AIM OF THE TASK:
Pull from the data below each line where the word "none" occurs, and copy it.

EXERCISE INPUT:
-----

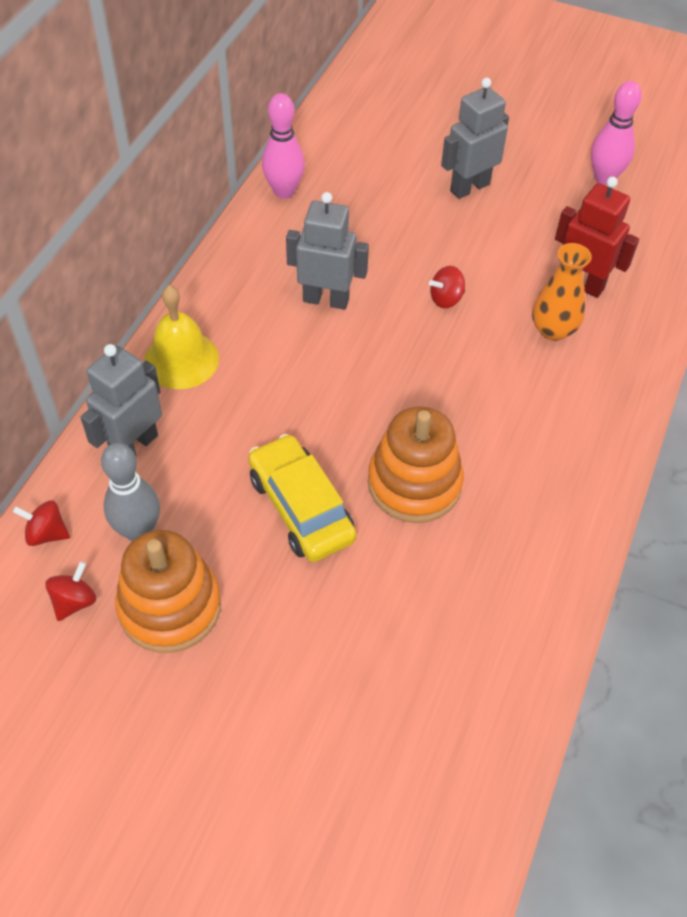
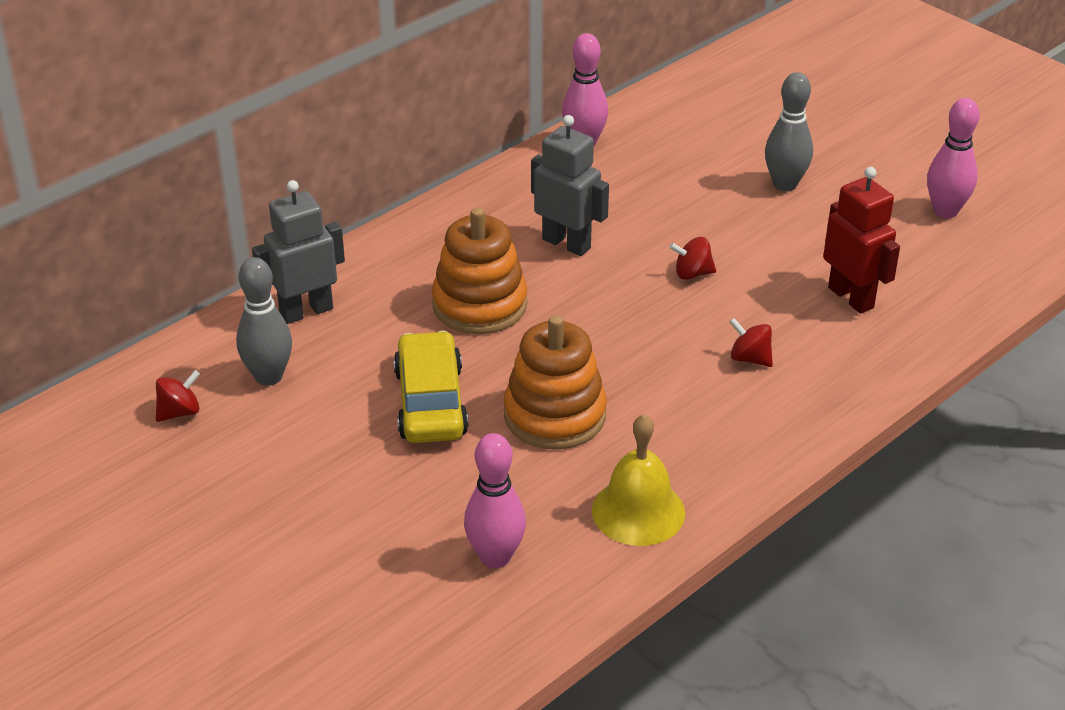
camera: 25 degrees right, 15 degrees down
(46, 533) = (187, 355): red spinning top -> red spinning top (750, 358)
(170, 606) = (260, 441): orange stacking toy -> orange stacking toy (479, 305)
(181, 359) = (393, 256): yellow bell -> yellow bell (638, 511)
(447, 653) = (495, 557): none -> pink bowling pin
(469, 187) = (785, 184): grey robot -> grey bowling pin
(553, 330) = (791, 329): orange vase -> none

-----

ANSWER FOR THIS EXERCISE:
(447, 653) = (495, 557): none -> pink bowling pin
(553, 330) = (791, 329): orange vase -> none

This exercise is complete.